THE PROBLEM: From the entries that follow, report every line in which "counterclockwise" occurs.
= Beginning of Section =
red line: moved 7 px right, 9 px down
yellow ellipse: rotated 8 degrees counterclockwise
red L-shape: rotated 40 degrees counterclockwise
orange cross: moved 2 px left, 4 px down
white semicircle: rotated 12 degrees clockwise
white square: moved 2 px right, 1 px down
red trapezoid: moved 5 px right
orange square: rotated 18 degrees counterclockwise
= End of Section =
FINAL ANSWER:
yellow ellipse: rotated 8 degrees counterclockwise
red L-shape: rotated 40 degrees counterclockwise
orange square: rotated 18 degrees counterclockwise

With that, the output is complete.